Exercise objective: When you print the records below, keep every word exact and leave out the images.

Dataset records:
==========

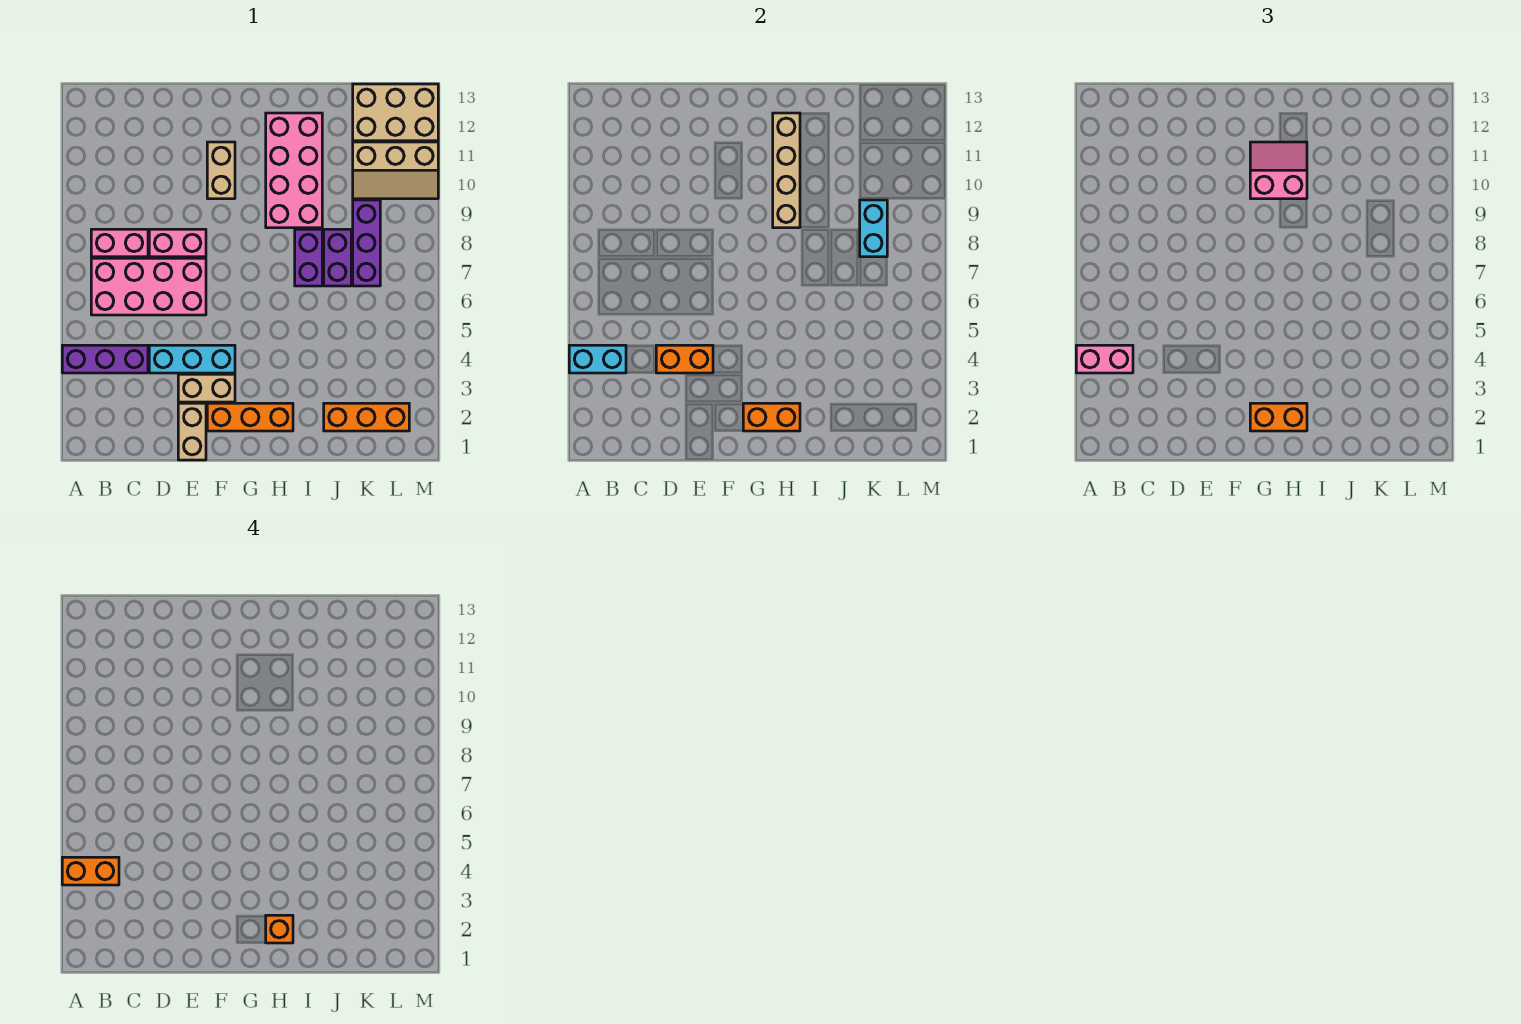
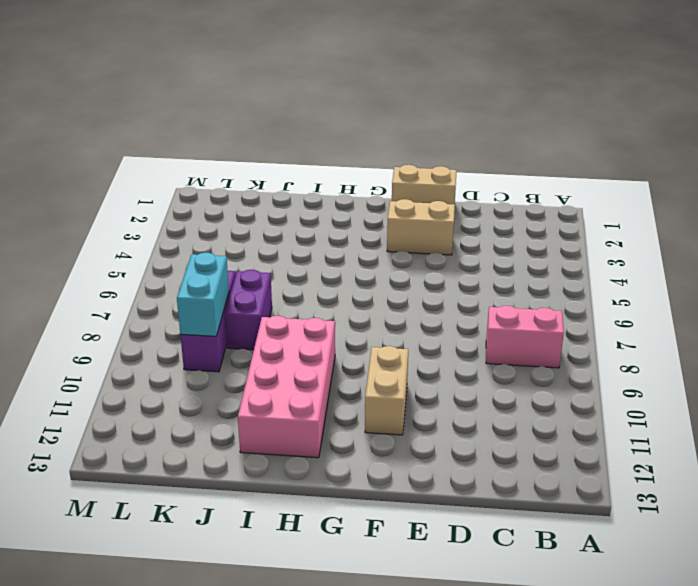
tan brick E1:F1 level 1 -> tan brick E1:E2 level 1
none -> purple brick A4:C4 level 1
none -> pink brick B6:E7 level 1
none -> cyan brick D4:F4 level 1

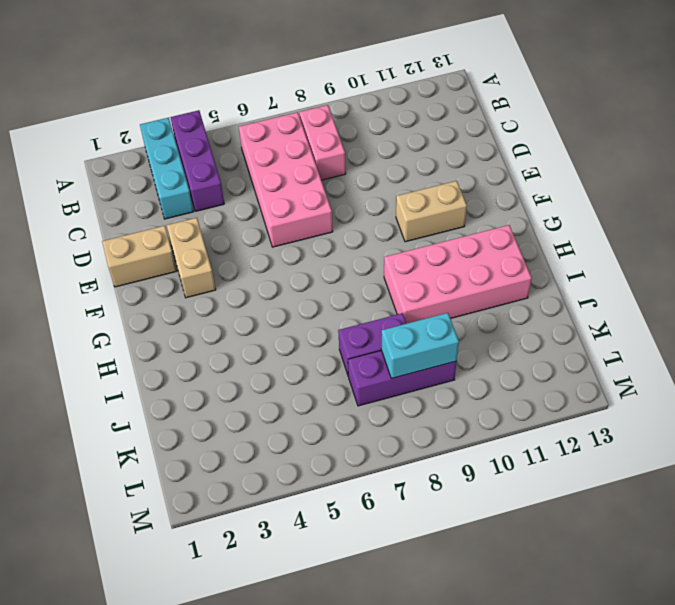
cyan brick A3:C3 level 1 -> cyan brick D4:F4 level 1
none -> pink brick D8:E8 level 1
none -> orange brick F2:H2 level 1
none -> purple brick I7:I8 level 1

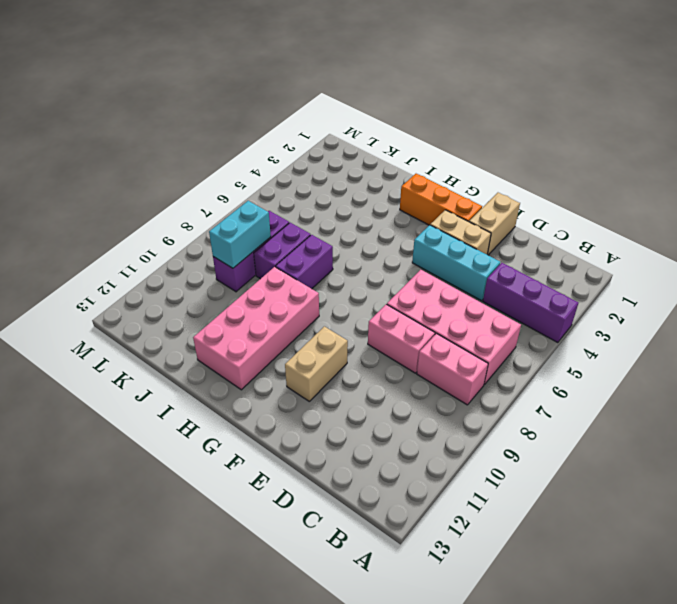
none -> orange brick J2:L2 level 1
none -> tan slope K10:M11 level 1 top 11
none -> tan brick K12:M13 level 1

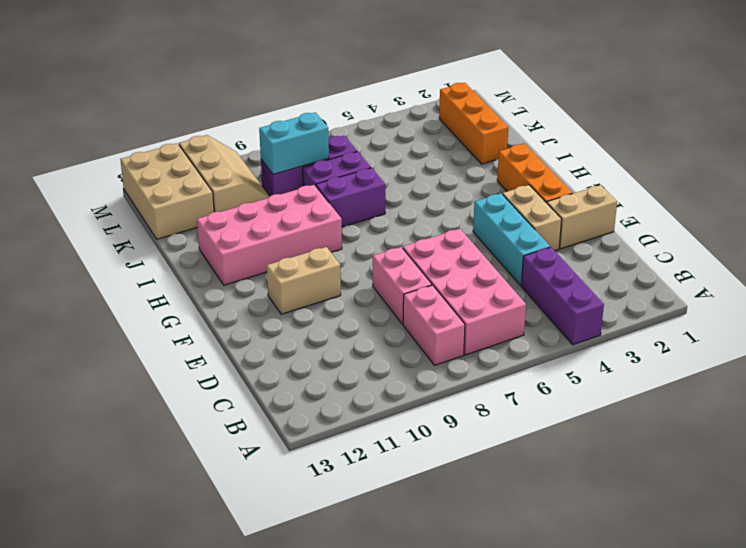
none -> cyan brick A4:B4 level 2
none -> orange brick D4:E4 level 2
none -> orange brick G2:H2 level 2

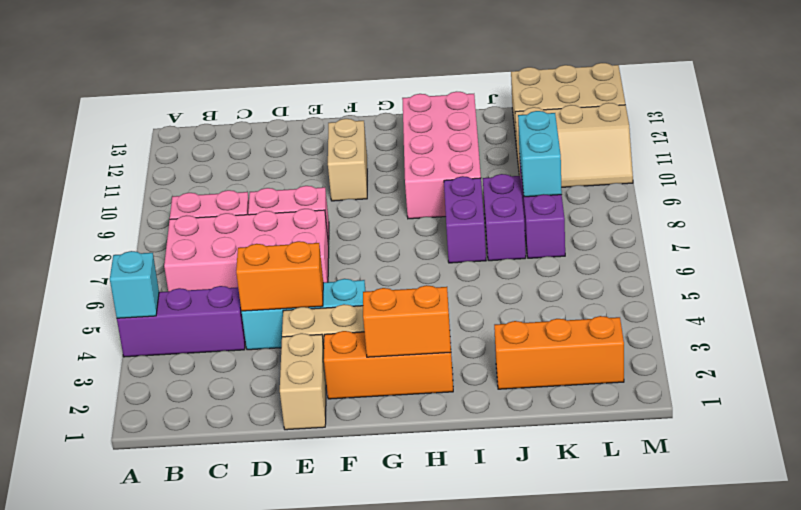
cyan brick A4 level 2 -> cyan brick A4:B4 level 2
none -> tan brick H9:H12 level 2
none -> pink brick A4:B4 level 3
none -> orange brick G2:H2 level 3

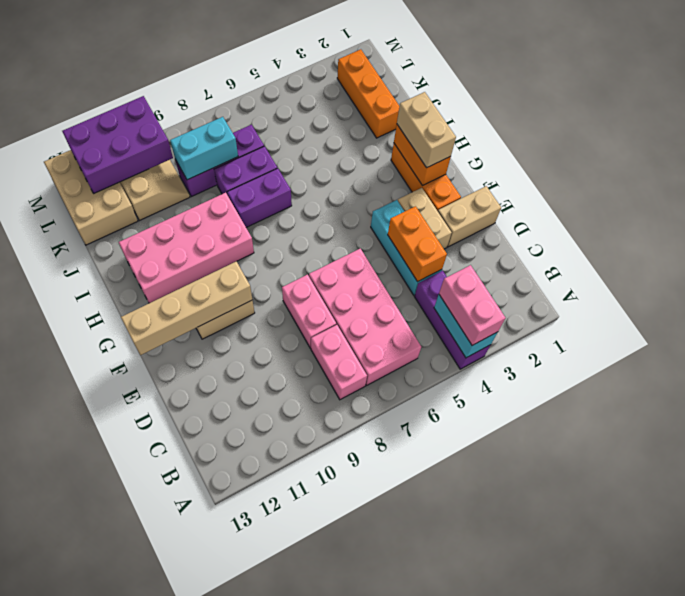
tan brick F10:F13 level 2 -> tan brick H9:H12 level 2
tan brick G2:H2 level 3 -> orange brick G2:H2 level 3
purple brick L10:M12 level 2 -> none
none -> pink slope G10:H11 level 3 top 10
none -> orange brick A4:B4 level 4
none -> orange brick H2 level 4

==========

Task solution:
tan brick E1:F1 level 1 -> tan brick E1:E2 level 1
none -> purple brick A4:C4 level 1
none -> pink brick B6:E7 level 1
none -> cyan brick D4:F4 level 1

cyan brick A3:C3 level 1 -> cyan brick D4:F4 level 1
none -> pink brick D8:E8 level 1
none -> orange brick F2:H2 level 1
none -> purple brick I7:I8 level 1

none -> orange brick J2:L2 level 1
none -> tan slope K10:M11 level 1 top 11
none -> tan brick K12:M13 level 1

none -> cyan brick A4:B4 level 2
none -> orange brick D4:E4 level 2
none -> orange brick G2:H2 level 2

cyan brick A4 level 2 -> cyan brick A4:B4 level 2
none -> tan brick H9:H12 level 2
none -> pink brick A4:B4 level 3
none -> orange brick G2:H2 level 3

tan brick F10:F13 level 2 -> tan brick H9:H12 level 2
tan brick G2:H2 level 3 -> orange brick G2:H2 level 3
purple brick L10:M12 level 2 -> none
none -> pink slope G10:H11 level 3 top 10
none -> orange brick A4:B4 level 4
none -> orange brick H2 level 4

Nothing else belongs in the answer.